Collected data |
[Start of Attachment]
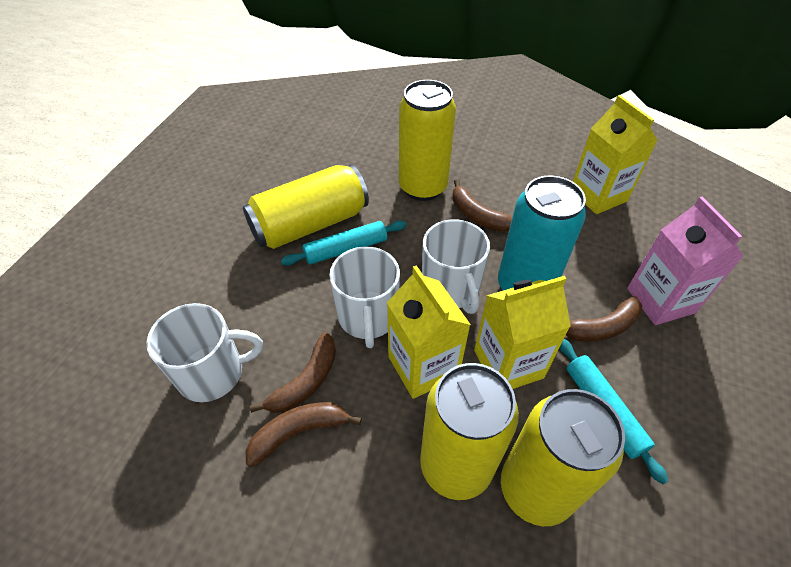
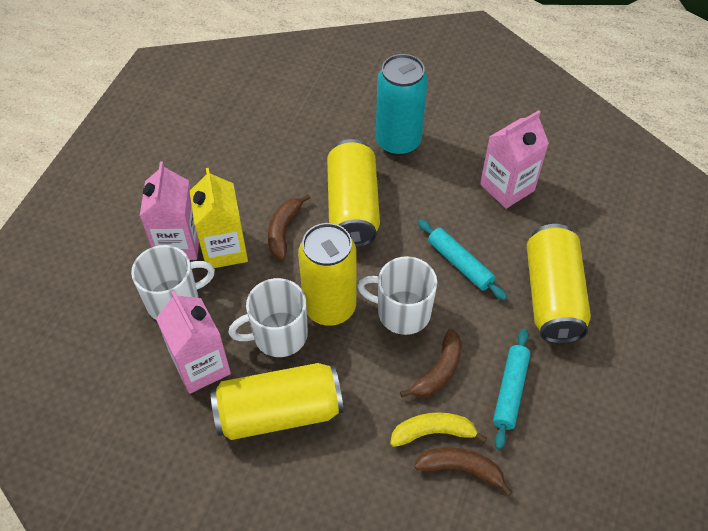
brown banana: 4 -> 3
pink carton: 1 -> 3
yellow banana: 0 -> 1
yellow carton: 3 -> 1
[End of Attachment]
Your task is to reproduce exactly the lines from the one with "pink carton: 1 -> 3" through the end of the listing. Both ends belong in the answer.

pink carton: 1 -> 3
yellow banana: 0 -> 1
yellow carton: 3 -> 1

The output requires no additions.